* _Exercise goal_
Pictures stay out; everything else in the records below is copied exactly.

* _Records shown_
=====

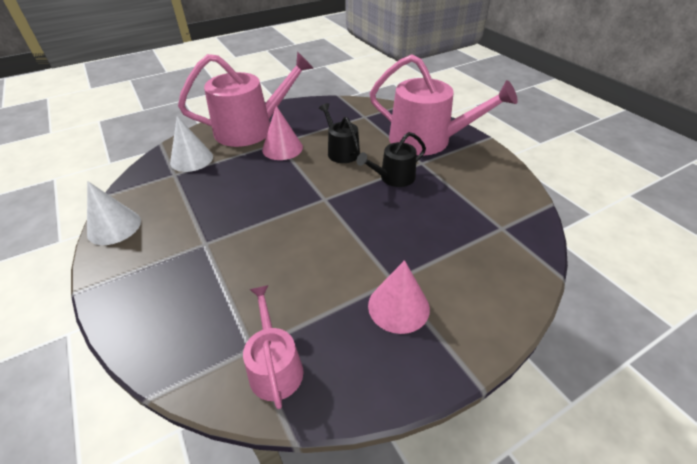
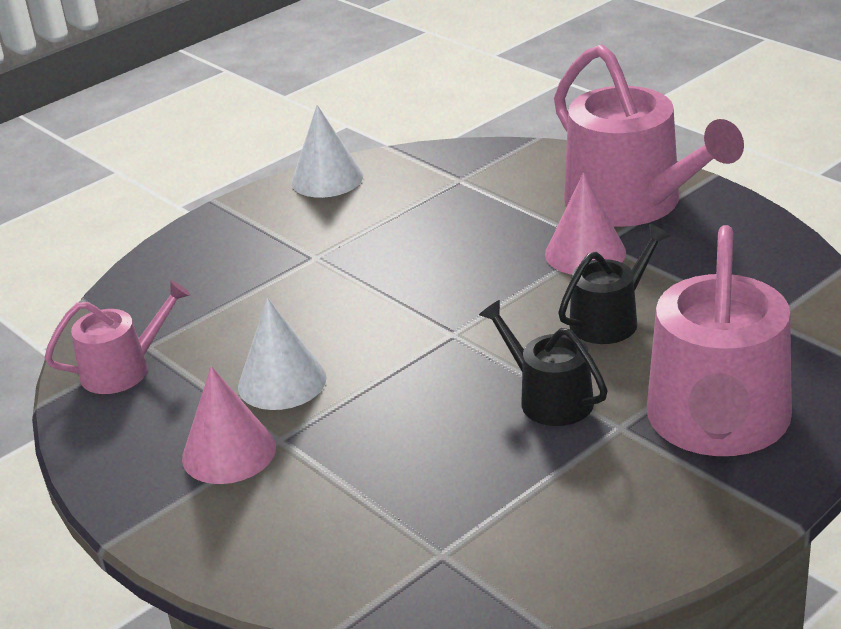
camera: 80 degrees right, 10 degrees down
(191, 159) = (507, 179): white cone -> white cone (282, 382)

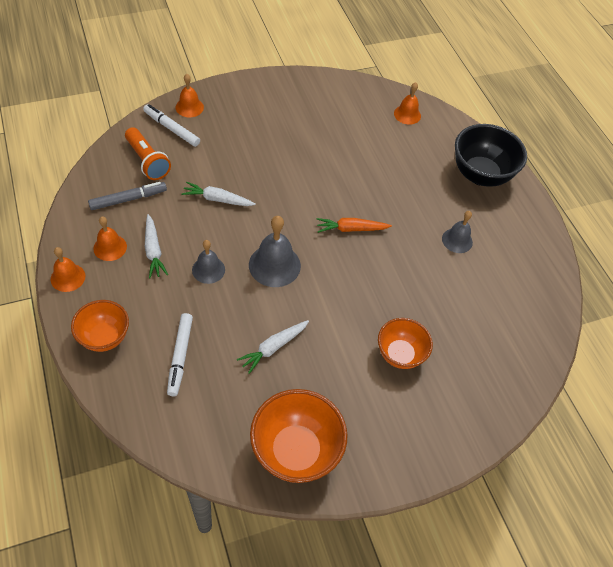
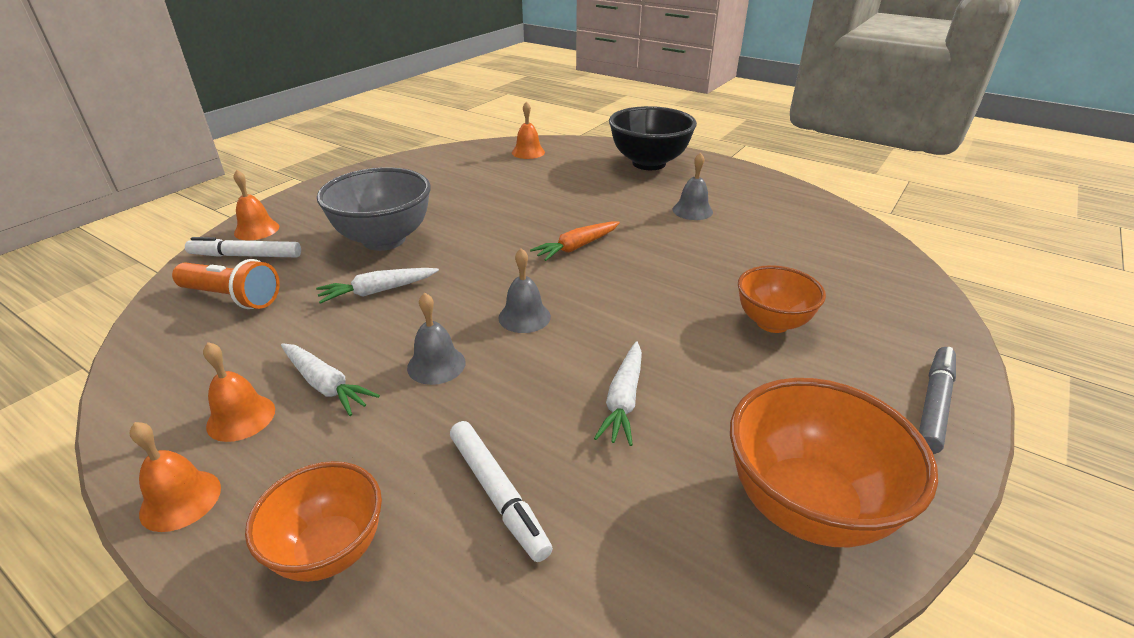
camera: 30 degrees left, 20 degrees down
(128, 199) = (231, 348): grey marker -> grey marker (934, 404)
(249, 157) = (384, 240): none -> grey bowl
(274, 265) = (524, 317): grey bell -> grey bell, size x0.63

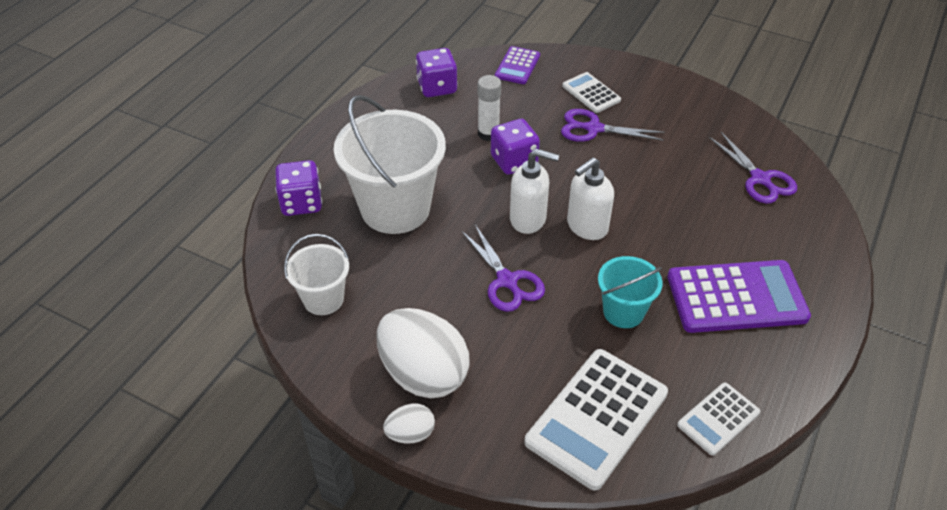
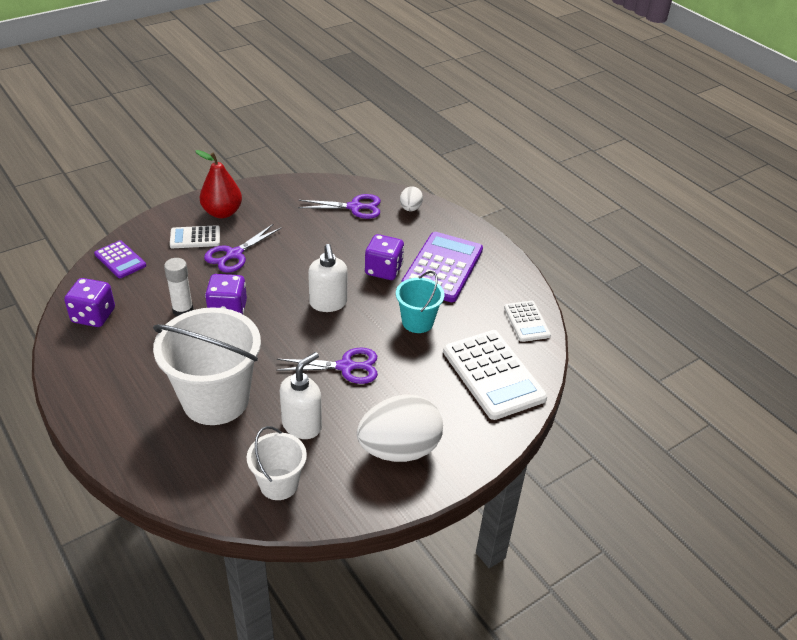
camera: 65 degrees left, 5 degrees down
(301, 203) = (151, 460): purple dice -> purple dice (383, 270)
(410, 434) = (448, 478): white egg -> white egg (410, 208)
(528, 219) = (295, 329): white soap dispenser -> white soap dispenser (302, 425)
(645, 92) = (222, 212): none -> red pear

=====

* _Response to the task_
camera: 80 degrees right, 10 degrees down
(191, 159) = (507, 179): white cone -> white cone (282, 382)

camera: 30 degrees left, 20 degrees down
(128, 199) = (231, 348): grey marker -> grey marker (934, 404)
(249, 157) = (384, 240): none -> grey bowl
(274, 265) = (524, 317): grey bell -> grey bell, size x0.63

camera: 65 degrees left, 5 degrees down
(301, 203) = (151, 460): purple dice -> purple dice (383, 270)
(410, 434) = (448, 478): white egg -> white egg (410, 208)
(528, 219) = (295, 329): white soap dispenser -> white soap dispenser (302, 425)
(645, 92) = (222, 212): none -> red pear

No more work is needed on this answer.